--- START ---
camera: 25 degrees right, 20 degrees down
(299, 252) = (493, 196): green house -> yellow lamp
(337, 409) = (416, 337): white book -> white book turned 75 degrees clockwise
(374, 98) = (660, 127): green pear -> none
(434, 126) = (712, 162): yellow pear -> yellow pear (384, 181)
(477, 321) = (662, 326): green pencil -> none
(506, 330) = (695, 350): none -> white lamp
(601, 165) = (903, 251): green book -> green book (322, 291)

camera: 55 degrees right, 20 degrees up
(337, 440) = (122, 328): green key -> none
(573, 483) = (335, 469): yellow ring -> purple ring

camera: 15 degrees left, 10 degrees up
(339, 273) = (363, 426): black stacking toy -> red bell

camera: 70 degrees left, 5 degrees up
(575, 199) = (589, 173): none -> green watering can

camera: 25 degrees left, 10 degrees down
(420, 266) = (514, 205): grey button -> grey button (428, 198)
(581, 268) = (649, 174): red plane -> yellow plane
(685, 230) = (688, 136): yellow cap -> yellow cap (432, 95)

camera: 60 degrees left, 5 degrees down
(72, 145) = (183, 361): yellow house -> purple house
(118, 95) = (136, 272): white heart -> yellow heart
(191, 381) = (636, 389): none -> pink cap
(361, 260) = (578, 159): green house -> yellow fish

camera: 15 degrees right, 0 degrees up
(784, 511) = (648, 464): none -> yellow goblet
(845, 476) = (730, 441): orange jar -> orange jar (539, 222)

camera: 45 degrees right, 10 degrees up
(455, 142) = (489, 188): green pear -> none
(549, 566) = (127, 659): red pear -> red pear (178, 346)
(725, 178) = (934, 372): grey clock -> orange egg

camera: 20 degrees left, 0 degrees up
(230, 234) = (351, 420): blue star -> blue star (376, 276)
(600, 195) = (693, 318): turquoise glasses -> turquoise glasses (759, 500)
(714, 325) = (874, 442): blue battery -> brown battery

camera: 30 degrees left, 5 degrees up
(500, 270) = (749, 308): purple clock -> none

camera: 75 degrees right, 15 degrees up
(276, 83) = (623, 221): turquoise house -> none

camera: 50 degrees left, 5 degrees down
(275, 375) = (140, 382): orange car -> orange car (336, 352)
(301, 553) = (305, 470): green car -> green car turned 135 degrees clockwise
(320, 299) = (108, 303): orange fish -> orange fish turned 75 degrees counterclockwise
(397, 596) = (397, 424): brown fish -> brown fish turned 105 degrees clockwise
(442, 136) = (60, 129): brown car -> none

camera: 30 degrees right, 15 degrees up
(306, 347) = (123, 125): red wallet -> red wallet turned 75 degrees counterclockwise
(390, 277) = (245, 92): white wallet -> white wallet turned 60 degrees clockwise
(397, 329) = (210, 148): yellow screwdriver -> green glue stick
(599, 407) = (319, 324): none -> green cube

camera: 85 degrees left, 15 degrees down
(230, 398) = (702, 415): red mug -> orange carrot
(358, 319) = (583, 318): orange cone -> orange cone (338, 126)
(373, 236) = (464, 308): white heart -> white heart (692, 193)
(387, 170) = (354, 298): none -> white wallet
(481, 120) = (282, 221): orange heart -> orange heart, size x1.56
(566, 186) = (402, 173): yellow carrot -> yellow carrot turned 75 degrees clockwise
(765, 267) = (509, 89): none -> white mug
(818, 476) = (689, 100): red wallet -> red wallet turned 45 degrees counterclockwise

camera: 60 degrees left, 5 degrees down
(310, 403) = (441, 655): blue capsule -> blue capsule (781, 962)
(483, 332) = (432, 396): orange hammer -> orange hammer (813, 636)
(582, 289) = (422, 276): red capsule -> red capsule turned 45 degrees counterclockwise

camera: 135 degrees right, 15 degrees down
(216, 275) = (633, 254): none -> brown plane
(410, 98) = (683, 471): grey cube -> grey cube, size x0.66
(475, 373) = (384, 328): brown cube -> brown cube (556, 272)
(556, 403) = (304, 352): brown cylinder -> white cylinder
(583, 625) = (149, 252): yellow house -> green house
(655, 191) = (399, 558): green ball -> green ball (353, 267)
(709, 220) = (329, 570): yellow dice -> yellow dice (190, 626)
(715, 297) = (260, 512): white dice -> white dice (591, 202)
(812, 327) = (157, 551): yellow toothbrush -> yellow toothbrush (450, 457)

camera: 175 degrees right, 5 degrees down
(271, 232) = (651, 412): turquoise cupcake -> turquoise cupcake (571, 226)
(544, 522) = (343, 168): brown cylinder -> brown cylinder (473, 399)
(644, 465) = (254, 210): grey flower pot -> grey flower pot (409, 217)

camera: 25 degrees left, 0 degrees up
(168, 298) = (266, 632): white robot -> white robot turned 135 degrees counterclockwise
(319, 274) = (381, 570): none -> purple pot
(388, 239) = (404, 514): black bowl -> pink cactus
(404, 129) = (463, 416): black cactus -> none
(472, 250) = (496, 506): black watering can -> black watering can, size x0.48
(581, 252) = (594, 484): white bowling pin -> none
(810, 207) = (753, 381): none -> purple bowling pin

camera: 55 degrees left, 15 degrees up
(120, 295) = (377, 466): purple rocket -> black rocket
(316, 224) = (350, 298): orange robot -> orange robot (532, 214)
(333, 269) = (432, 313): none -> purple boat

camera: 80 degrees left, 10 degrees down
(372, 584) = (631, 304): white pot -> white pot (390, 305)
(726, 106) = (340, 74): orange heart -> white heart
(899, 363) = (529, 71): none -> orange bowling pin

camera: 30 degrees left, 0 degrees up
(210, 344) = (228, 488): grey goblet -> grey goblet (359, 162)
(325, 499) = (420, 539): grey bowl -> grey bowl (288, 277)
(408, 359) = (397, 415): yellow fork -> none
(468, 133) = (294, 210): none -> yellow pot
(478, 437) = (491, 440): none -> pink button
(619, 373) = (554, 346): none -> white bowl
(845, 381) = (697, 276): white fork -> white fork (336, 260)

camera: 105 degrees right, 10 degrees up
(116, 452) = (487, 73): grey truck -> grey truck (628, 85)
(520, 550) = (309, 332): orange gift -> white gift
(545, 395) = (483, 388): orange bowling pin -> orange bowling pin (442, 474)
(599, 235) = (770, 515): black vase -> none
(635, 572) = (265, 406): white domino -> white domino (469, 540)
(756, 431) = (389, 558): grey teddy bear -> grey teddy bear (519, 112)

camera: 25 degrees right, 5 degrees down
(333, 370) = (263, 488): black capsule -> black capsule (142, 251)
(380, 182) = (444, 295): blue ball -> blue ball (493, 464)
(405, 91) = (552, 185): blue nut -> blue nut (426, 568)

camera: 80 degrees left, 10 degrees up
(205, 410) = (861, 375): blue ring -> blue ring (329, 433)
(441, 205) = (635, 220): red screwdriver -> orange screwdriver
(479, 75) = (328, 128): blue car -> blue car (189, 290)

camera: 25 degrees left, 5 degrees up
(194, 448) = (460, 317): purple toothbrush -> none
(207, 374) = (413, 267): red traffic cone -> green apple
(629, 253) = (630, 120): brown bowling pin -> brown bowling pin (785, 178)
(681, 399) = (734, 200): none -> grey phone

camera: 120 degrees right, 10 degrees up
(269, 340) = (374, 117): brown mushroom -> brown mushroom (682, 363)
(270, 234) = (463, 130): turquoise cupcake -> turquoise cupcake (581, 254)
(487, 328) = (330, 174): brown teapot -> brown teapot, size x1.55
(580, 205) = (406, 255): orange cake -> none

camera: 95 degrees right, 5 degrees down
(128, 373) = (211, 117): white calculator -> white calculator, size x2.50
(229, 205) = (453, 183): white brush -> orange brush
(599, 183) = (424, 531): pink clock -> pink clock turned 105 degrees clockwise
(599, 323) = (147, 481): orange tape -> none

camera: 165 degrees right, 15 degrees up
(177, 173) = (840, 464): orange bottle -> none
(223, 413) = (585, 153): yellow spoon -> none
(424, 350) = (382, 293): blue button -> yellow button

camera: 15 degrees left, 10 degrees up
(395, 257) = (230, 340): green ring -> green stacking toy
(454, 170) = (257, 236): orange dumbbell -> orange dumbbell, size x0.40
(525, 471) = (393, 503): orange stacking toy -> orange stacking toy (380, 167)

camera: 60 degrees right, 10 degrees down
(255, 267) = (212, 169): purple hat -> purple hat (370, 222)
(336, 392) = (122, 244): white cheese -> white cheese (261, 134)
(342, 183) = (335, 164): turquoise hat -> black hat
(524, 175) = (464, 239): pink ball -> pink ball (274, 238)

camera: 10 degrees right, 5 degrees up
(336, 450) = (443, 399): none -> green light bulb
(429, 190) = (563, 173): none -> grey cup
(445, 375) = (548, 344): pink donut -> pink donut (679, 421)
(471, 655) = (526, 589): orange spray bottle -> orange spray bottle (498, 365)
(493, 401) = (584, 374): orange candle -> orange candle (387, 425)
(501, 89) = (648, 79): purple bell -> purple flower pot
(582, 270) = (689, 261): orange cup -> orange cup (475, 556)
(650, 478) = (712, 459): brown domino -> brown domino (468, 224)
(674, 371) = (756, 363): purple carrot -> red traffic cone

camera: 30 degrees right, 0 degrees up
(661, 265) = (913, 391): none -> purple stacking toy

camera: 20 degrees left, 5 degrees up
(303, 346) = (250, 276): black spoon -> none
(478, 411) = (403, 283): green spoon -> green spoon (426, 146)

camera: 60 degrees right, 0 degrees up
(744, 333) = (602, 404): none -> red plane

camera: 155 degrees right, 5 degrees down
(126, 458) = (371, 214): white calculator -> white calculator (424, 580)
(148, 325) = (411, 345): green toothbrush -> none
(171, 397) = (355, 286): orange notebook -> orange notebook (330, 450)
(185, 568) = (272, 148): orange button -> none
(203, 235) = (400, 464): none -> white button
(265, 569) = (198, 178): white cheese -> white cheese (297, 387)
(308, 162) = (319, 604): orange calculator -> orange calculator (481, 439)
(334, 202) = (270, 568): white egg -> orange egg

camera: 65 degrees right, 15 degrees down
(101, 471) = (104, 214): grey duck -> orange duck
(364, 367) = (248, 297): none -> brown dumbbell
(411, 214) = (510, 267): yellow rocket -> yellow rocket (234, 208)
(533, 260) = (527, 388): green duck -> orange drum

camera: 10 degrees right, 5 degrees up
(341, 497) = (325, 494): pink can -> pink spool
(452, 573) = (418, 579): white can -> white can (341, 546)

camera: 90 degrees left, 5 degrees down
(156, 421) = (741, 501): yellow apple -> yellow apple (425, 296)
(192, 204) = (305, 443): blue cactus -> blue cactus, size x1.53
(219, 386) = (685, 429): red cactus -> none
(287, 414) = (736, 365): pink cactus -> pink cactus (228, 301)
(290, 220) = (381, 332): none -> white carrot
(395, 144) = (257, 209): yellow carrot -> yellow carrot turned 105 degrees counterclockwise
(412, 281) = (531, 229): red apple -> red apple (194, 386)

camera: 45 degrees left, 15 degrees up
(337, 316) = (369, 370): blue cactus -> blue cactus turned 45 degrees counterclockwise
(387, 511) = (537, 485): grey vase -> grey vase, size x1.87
--- END ---
* Required work:
Only the span from the line with "(412, 281) = (531, 229): red" through the final line of the records goes in the output, each line unchanged.

* Solution below:
(412, 281) = (531, 229): red apple -> red apple (194, 386)

camera: 45 degrees left, 15 degrees up
(337, 316) = (369, 370): blue cactus -> blue cactus turned 45 degrees counterclockwise
(387, 511) = (537, 485): grey vase -> grey vase, size x1.87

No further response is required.